• DESCRIPTION OF THE TASK: For the entries below, copy exactly the line that contains "white vase: 8 -> 6" through the line that contains "yellow bottle: 1 -> 4", both ends included, and exclude all pictures.
---- MATERIAL FOR THIS EXERCISE
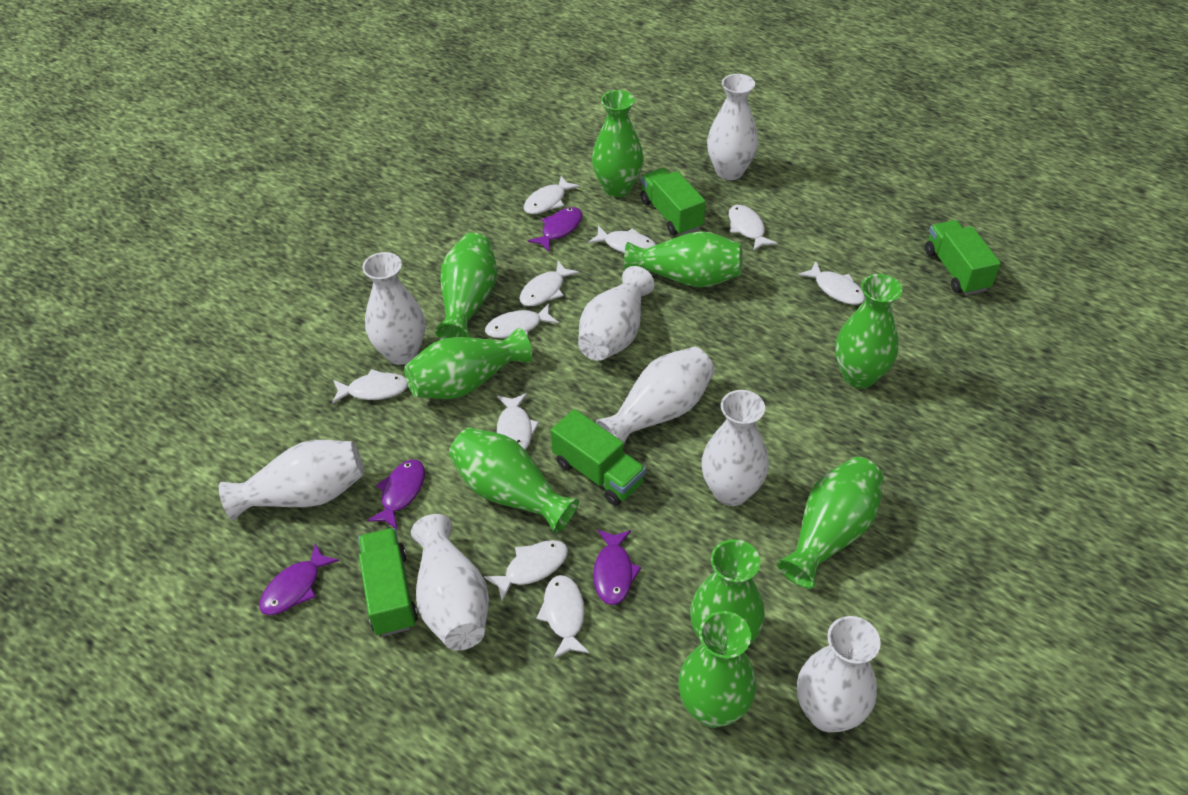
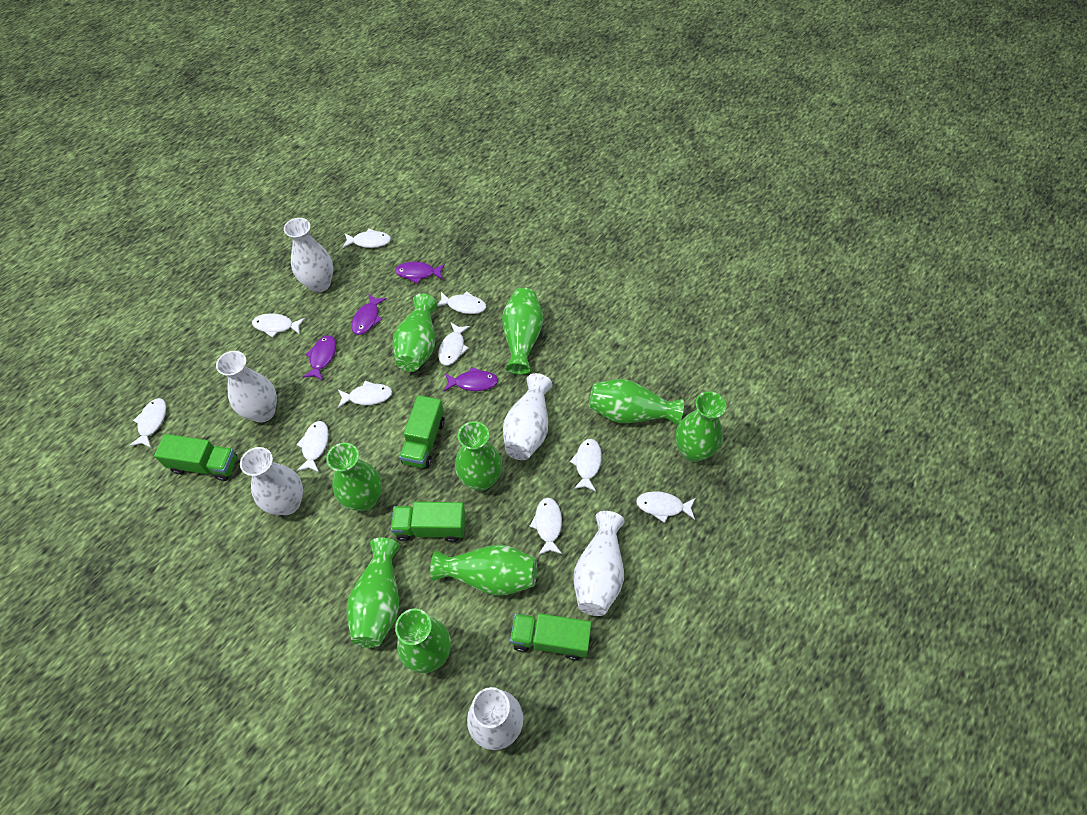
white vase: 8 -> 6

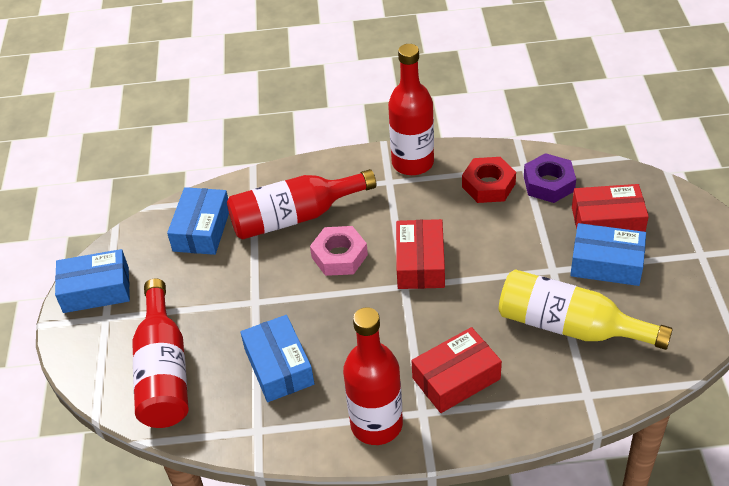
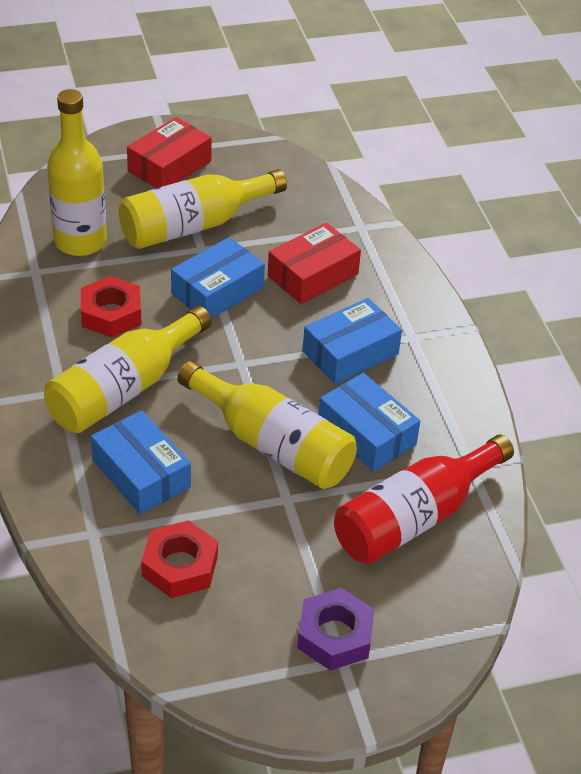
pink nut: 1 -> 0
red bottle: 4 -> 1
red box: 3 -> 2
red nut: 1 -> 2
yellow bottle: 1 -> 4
--------
---- MATERIAL FOR THIS EXERCISE
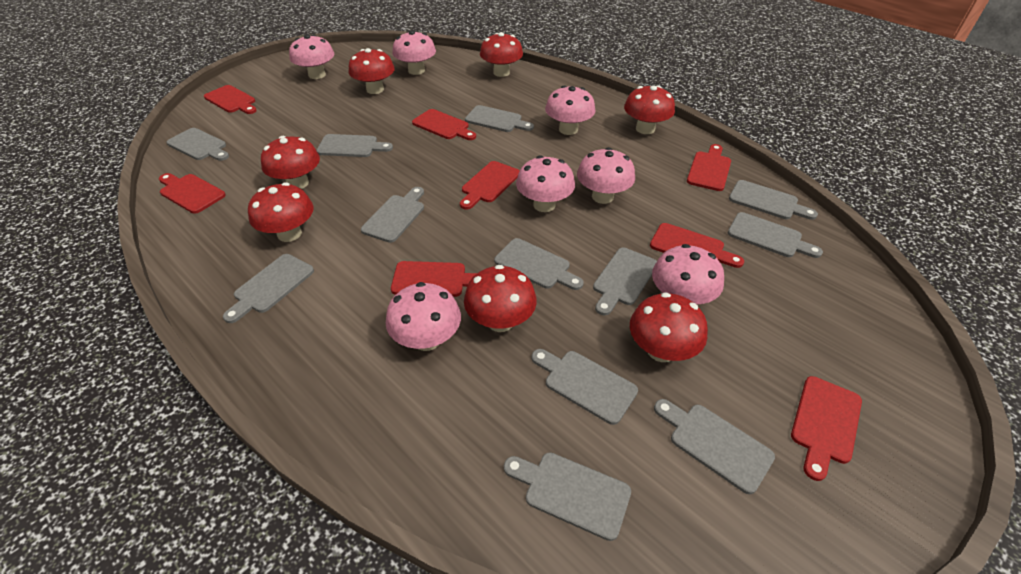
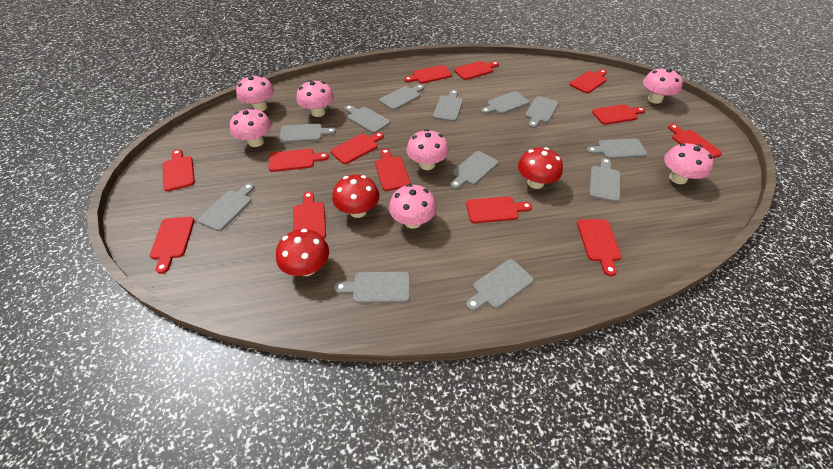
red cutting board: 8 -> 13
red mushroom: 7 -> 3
--------
• WRITTEN RESPONSE:
white vase: 8 -> 6

pink nut: 1 -> 0
red bottle: 4 -> 1
red box: 3 -> 2
red nut: 1 -> 2
yellow bottle: 1 -> 4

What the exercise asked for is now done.